-- Opening Marker --
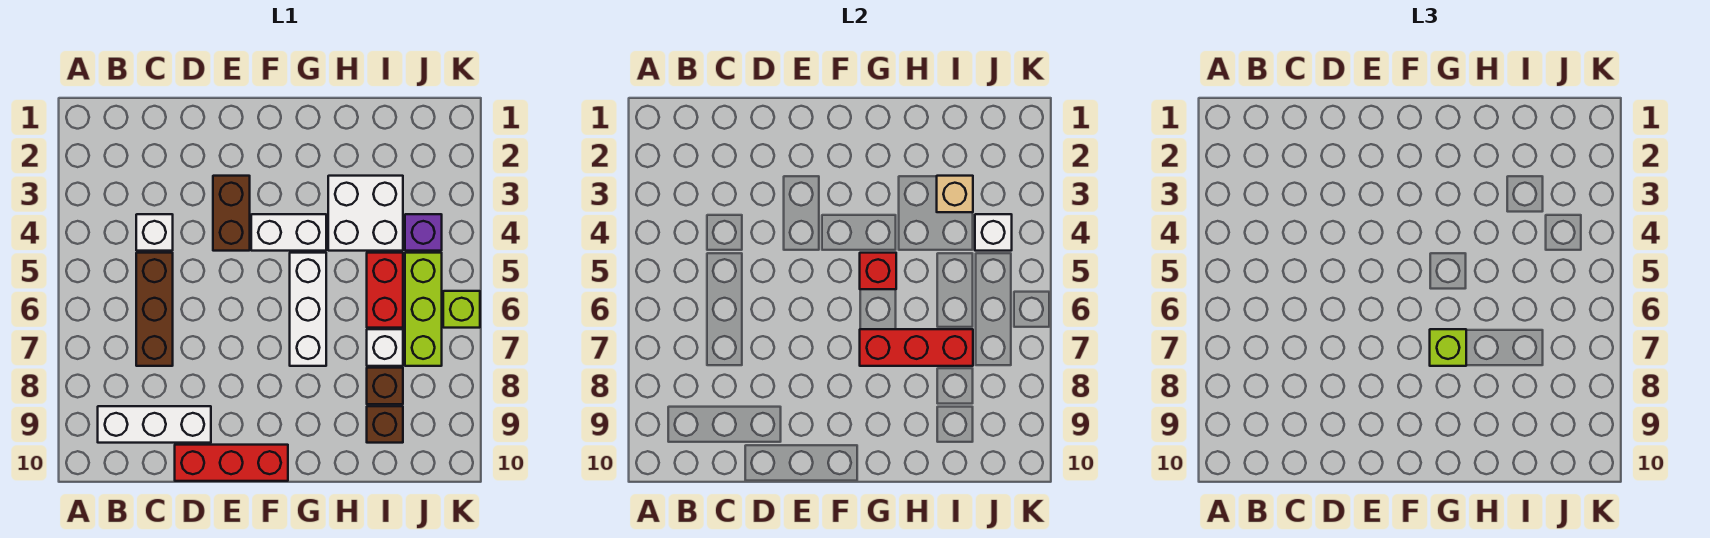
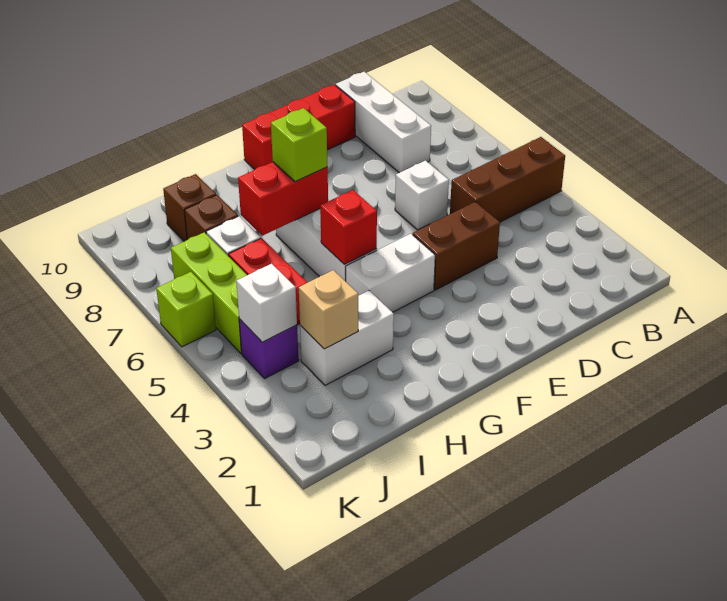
white brick B9:D9 level 1 -> white brick C8:C10 level 1
white brick C4 level 1 -> white brick D6 level 1
brown brick C5:C7 level 1 -> brown brick A5:C5 level 1
brown brick E3:E4 level 1 -> brown brick D4:E4 level 1
red brick G7:I7 level 2 -> red brick G7:H7 level 2
white brick H3:I4 level 1 -> white brick H3:I3 level 1

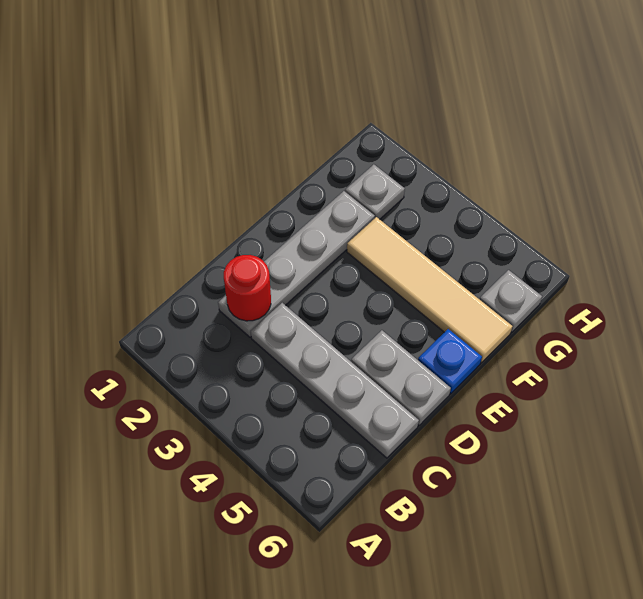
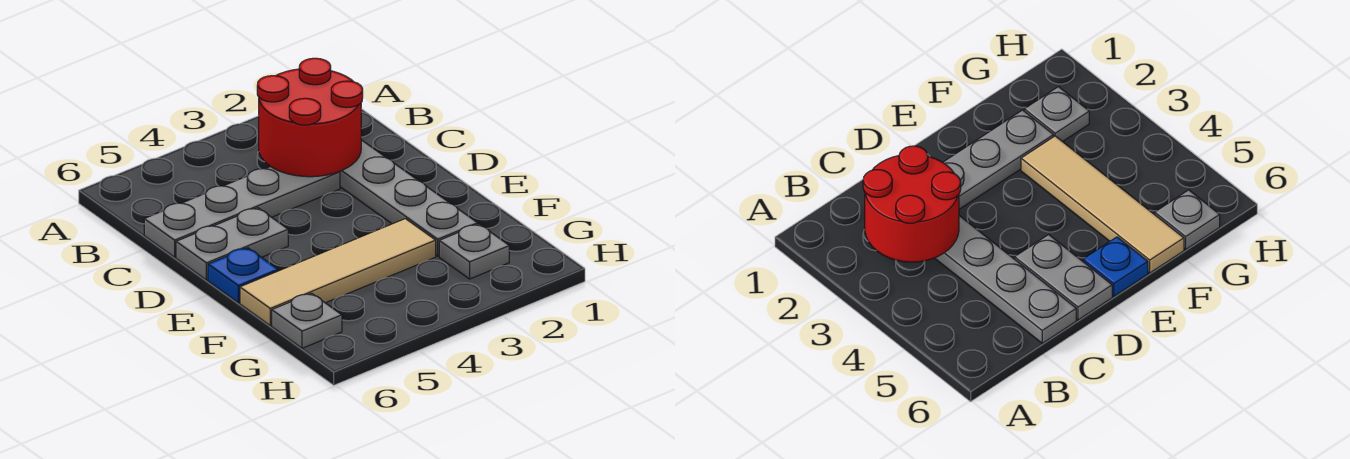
red round brick C2 level 2 -> red round brick B2:C3 level 2

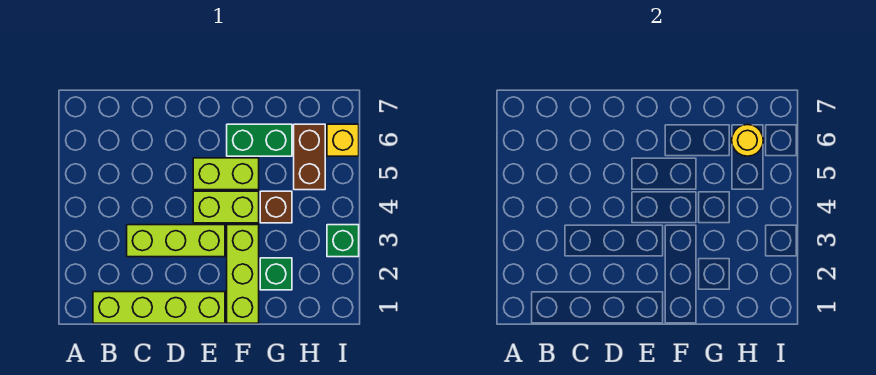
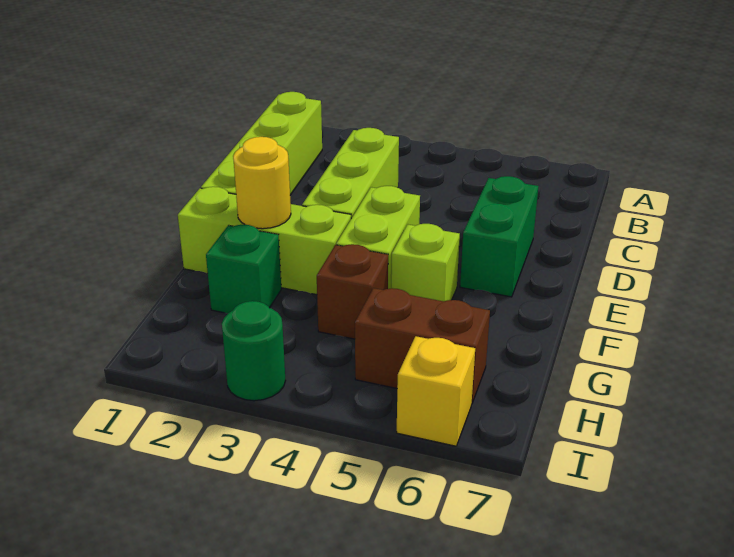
lime brick E5:F5 level 1 -> lime brick F5 level 1
green brick F6:G6 level 1 -> green brick D6:E6 level 1
yellow round brick H6 level 2 -> yellow round brick F2 level 2
green brick I3 level 1 -> green round brick I3 level 1

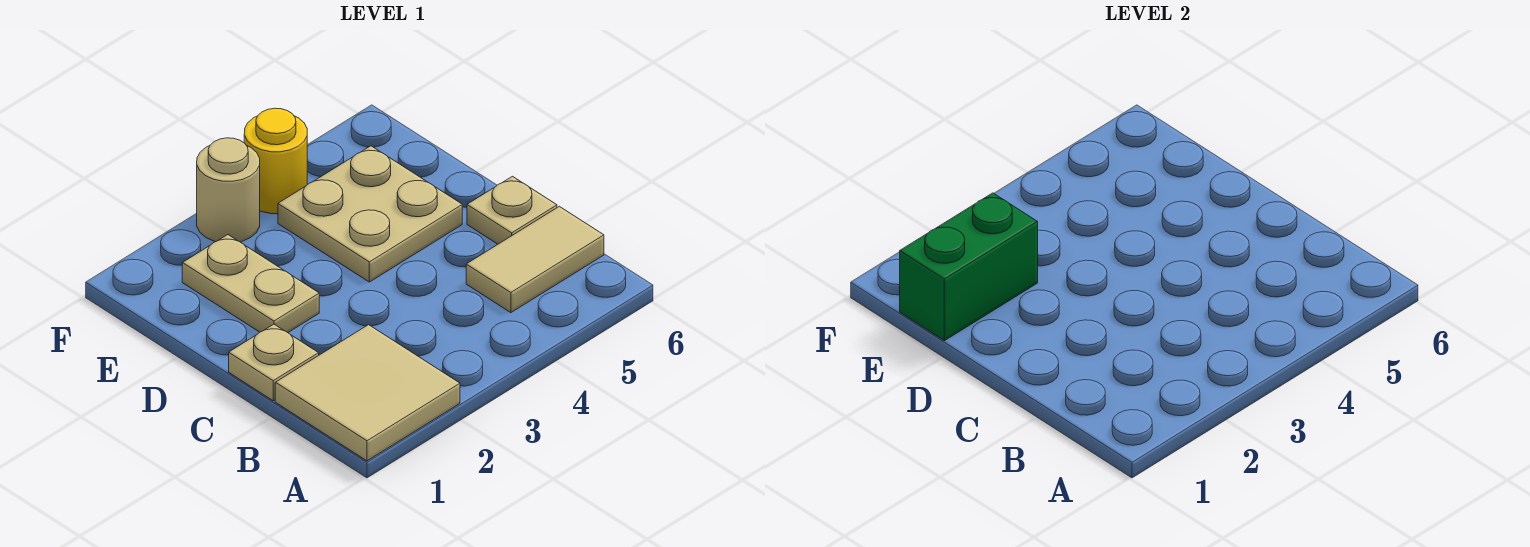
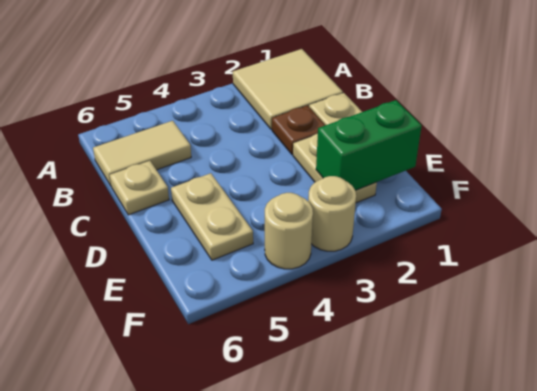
none -> brown plate C2 level 1
tan plate D4:E5 level 1 -> tan plate D5:E5 level 1
yellow round brick F4 level 1 -> tan round brick F4 level 1

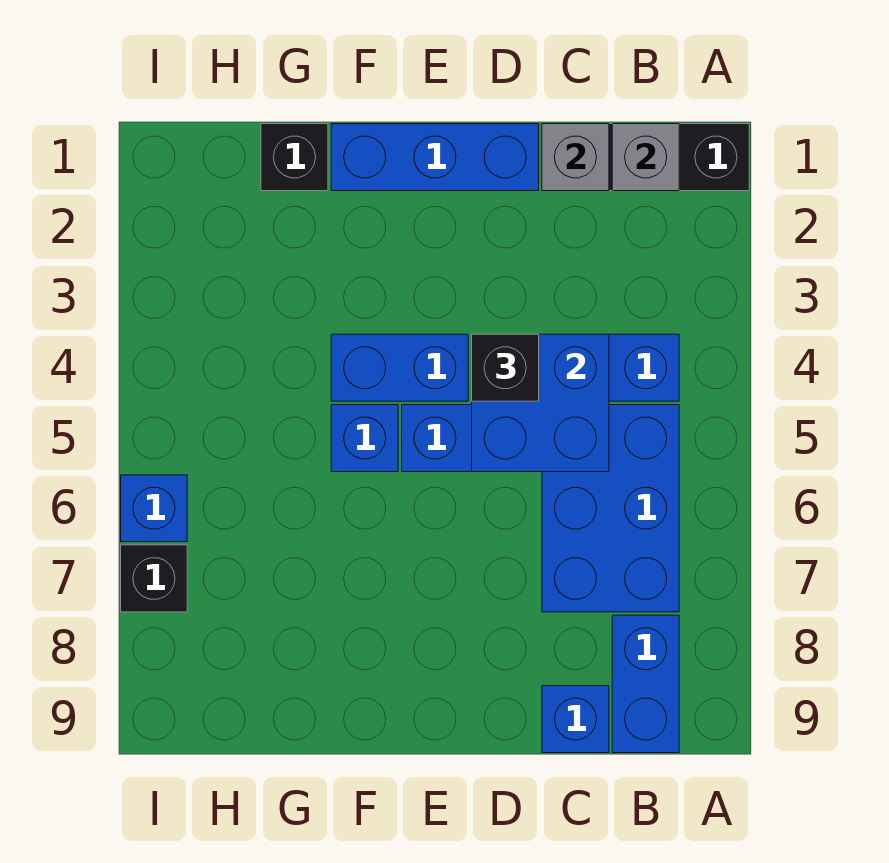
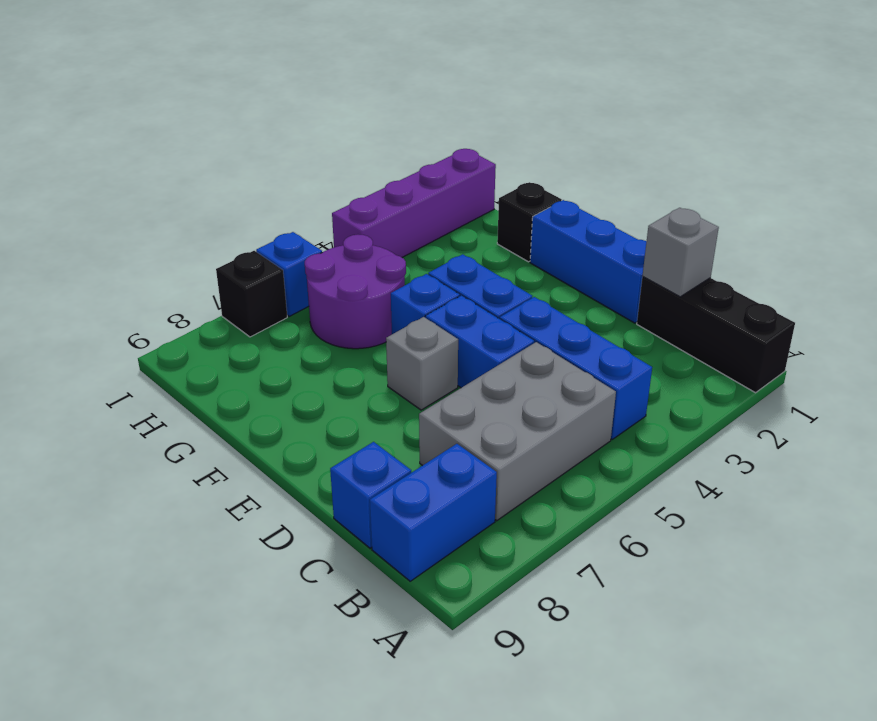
grey brick B1 level 2 -> grey brick E6 level 1
blue brick B5:C7 level 1 -> grey brick B5:C7 level 1
blue brick C4:D5 level 2 -> none
black brick D4 level 3 -> none
none -> purple round brick G5:H6 level 1
none -> purple brick I1:I4 level 1

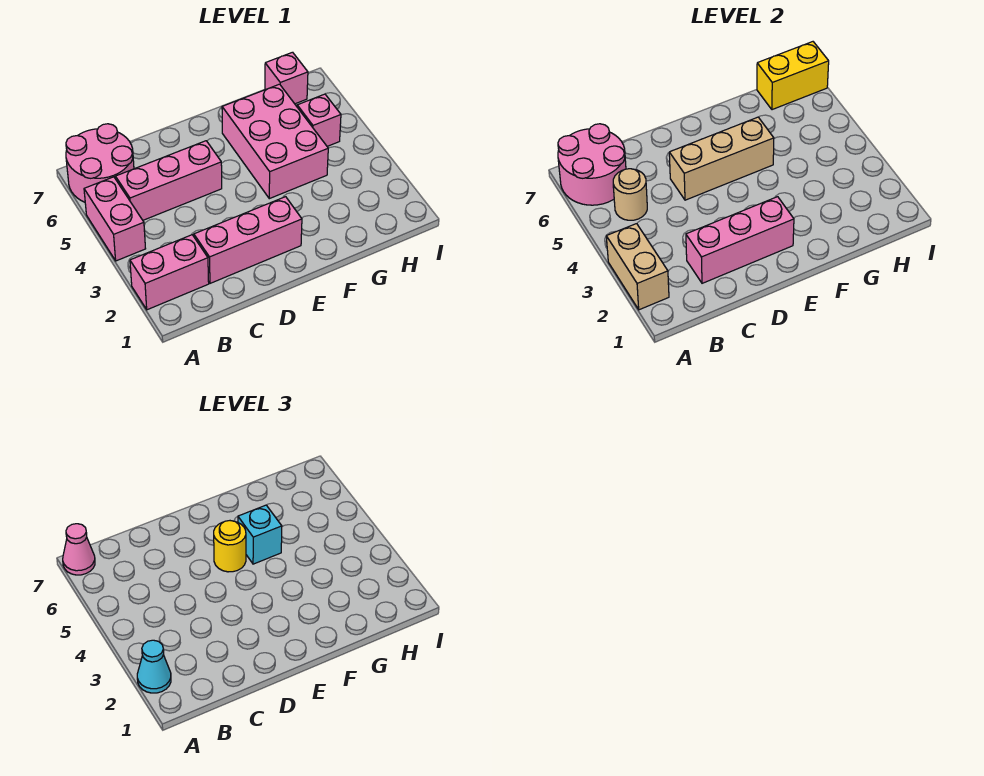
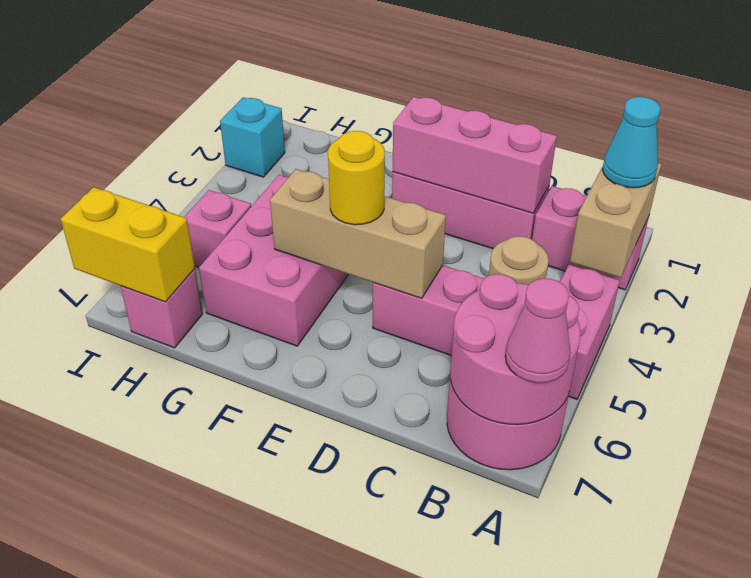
cyan brick F5 level 3 -> cyan brick I2 level 1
-- Closing Marker --
Could you output exactly the lines above, from the line with "green brick F6:G6" up to and including the line with "yellow round brick F4", and nothing else, skipping the pictures?

RESULT =
green brick F6:G6 level 1 -> green brick D6:E6 level 1
yellow round brick H6 level 2 -> yellow round brick F2 level 2
green brick I3 level 1 -> green round brick I3 level 1

none -> brown plate C2 level 1
tan plate D4:E5 level 1 -> tan plate D5:E5 level 1
yellow round brick F4 level 1 -> tan round brick F4 level 1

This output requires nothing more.